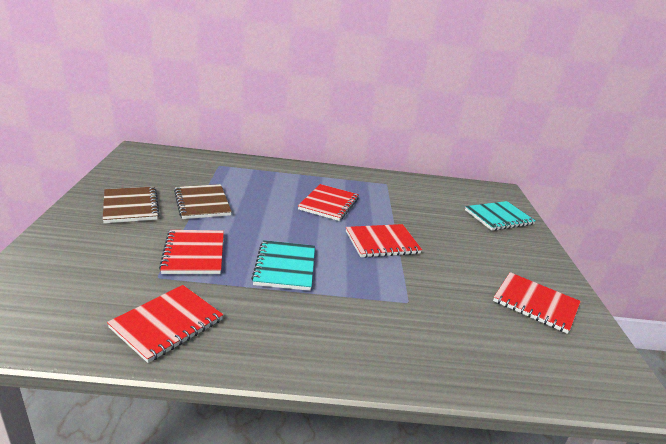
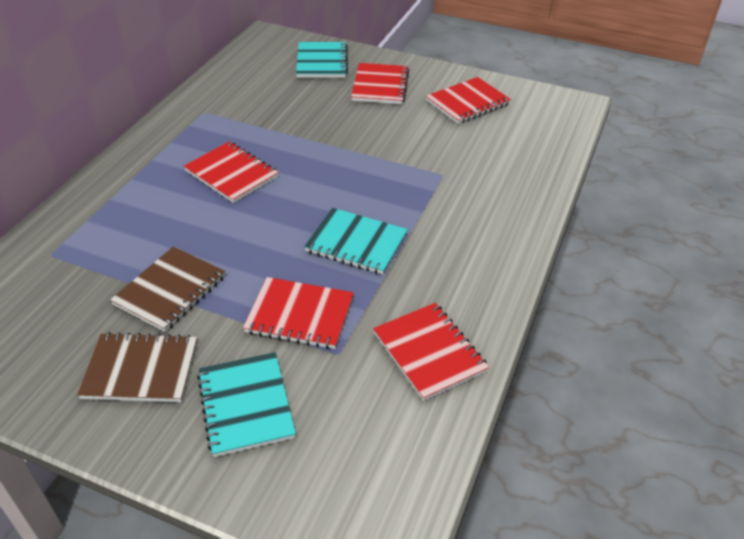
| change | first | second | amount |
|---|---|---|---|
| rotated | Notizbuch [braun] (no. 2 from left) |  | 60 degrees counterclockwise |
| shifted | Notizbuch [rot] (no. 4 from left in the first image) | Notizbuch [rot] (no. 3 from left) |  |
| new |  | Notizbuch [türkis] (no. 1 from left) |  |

▶ **EXERCISE**:
What should be set down is every line from the opening of the records through the line that contains "shifted | Notizbuch", exactly, with pictures left out.

▶ **WRITTEN ANSWER**:
| change | first | second | amount |
|---|---|---|---|
| rotated | Notizbuch [braun] (no. 2 from left) |  | 60 degrees counterclockwise |
| shifted | Notizbuch [rot] (no. 4 from left in the first image) | Notizbuch [rot] (no. 3 from left) |  |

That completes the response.